(Data to examine Opens)

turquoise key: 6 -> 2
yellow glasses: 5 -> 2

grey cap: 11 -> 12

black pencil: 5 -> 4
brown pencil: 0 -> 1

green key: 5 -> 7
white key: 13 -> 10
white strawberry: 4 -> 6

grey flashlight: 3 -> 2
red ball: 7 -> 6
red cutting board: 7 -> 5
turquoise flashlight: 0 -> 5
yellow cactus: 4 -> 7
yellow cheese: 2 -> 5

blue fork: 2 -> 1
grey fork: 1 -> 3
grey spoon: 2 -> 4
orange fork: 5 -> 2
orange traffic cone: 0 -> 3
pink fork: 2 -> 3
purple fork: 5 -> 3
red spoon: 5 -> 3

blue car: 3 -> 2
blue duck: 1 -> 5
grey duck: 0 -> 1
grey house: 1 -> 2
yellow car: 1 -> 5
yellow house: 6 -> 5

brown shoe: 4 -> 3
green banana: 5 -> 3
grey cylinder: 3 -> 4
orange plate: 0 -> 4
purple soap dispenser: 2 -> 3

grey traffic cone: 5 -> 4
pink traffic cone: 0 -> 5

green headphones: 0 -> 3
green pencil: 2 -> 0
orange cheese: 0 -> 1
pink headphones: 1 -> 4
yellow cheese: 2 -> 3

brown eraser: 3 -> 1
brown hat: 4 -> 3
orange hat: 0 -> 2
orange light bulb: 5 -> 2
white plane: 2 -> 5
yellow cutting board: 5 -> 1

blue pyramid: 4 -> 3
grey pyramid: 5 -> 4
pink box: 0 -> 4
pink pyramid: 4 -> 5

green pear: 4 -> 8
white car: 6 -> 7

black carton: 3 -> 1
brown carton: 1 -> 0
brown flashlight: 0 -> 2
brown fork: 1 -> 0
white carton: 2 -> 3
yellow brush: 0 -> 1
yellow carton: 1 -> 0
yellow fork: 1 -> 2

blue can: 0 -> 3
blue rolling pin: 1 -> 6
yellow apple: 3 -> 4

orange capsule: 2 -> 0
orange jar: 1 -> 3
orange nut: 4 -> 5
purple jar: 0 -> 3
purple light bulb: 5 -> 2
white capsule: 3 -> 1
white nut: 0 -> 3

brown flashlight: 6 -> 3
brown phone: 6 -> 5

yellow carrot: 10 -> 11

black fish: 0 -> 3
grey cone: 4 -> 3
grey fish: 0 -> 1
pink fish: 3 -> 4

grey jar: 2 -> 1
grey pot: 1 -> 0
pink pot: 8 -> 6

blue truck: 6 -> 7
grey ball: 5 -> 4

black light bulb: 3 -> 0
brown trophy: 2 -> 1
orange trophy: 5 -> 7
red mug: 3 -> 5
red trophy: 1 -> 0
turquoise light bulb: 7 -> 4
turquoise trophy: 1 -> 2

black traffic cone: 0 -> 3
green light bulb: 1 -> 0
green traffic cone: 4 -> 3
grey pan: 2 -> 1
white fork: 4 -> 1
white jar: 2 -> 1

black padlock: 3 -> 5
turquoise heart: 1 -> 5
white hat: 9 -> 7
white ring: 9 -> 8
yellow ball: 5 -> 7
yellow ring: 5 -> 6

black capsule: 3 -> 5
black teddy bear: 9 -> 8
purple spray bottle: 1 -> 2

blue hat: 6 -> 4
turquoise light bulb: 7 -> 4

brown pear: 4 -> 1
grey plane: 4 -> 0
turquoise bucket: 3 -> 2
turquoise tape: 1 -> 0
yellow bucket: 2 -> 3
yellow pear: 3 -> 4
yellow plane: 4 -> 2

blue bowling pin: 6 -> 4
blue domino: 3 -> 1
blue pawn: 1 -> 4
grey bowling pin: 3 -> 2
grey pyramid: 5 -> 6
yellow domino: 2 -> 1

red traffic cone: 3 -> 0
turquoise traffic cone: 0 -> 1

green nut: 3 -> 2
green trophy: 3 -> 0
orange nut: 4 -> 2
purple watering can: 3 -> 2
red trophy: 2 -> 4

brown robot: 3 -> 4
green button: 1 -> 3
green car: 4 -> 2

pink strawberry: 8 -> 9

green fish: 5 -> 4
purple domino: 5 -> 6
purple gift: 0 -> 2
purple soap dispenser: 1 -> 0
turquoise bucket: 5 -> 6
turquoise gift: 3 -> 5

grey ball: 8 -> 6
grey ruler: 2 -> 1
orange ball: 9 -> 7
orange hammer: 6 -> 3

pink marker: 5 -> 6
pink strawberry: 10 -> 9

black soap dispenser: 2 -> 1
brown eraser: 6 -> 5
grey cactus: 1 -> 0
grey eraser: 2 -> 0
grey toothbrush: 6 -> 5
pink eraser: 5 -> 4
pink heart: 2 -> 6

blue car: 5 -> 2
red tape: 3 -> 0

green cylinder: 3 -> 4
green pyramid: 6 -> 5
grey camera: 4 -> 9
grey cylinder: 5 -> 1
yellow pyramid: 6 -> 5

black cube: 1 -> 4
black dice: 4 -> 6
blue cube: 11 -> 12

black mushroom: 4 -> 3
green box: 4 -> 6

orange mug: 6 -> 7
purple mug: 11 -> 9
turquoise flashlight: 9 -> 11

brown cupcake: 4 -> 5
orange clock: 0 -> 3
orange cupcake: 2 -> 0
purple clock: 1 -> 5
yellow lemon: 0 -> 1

(Data to examine Closes)

*Work request:* What you give back should be exactly the lines of the data above from the line with "yellow cutting board: 5 -> 1" through the line with "pink heart: 2 -> 6", both of those included, and nothing more.

*Problem solution:*
yellow cutting board: 5 -> 1

blue pyramid: 4 -> 3
grey pyramid: 5 -> 4
pink box: 0 -> 4
pink pyramid: 4 -> 5

green pear: 4 -> 8
white car: 6 -> 7

black carton: 3 -> 1
brown carton: 1 -> 0
brown flashlight: 0 -> 2
brown fork: 1 -> 0
white carton: 2 -> 3
yellow brush: 0 -> 1
yellow carton: 1 -> 0
yellow fork: 1 -> 2

blue can: 0 -> 3
blue rolling pin: 1 -> 6
yellow apple: 3 -> 4

orange capsule: 2 -> 0
orange jar: 1 -> 3
orange nut: 4 -> 5
purple jar: 0 -> 3
purple light bulb: 5 -> 2
white capsule: 3 -> 1
white nut: 0 -> 3

brown flashlight: 6 -> 3
brown phone: 6 -> 5

yellow carrot: 10 -> 11

black fish: 0 -> 3
grey cone: 4 -> 3
grey fish: 0 -> 1
pink fish: 3 -> 4

grey jar: 2 -> 1
grey pot: 1 -> 0
pink pot: 8 -> 6

blue truck: 6 -> 7
grey ball: 5 -> 4

black light bulb: 3 -> 0
brown trophy: 2 -> 1
orange trophy: 5 -> 7
red mug: 3 -> 5
red trophy: 1 -> 0
turquoise light bulb: 7 -> 4
turquoise trophy: 1 -> 2

black traffic cone: 0 -> 3
green light bulb: 1 -> 0
green traffic cone: 4 -> 3
grey pan: 2 -> 1
white fork: 4 -> 1
white jar: 2 -> 1

black padlock: 3 -> 5
turquoise heart: 1 -> 5
white hat: 9 -> 7
white ring: 9 -> 8
yellow ball: 5 -> 7
yellow ring: 5 -> 6

black capsule: 3 -> 5
black teddy bear: 9 -> 8
purple spray bottle: 1 -> 2

blue hat: 6 -> 4
turquoise light bulb: 7 -> 4

brown pear: 4 -> 1
grey plane: 4 -> 0
turquoise bucket: 3 -> 2
turquoise tape: 1 -> 0
yellow bucket: 2 -> 3
yellow pear: 3 -> 4
yellow plane: 4 -> 2

blue bowling pin: 6 -> 4
blue domino: 3 -> 1
blue pawn: 1 -> 4
grey bowling pin: 3 -> 2
grey pyramid: 5 -> 6
yellow domino: 2 -> 1

red traffic cone: 3 -> 0
turquoise traffic cone: 0 -> 1

green nut: 3 -> 2
green trophy: 3 -> 0
orange nut: 4 -> 2
purple watering can: 3 -> 2
red trophy: 2 -> 4

brown robot: 3 -> 4
green button: 1 -> 3
green car: 4 -> 2

pink strawberry: 8 -> 9

green fish: 5 -> 4
purple domino: 5 -> 6
purple gift: 0 -> 2
purple soap dispenser: 1 -> 0
turquoise bucket: 5 -> 6
turquoise gift: 3 -> 5

grey ball: 8 -> 6
grey ruler: 2 -> 1
orange ball: 9 -> 7
orange hammer: 6 -> 3

pink marker: 5 -> 6
pink strawberry: 10 -> 9

black soap dispenser: 2 -> 1
brown eraser: 6 -> 5
grey cactus: 1 -> 0
grey eraser: 2 -> 0
grey toothbrush: 6 -> 5
pink eraser: 5 -> 4
pink heart: 2 -> 6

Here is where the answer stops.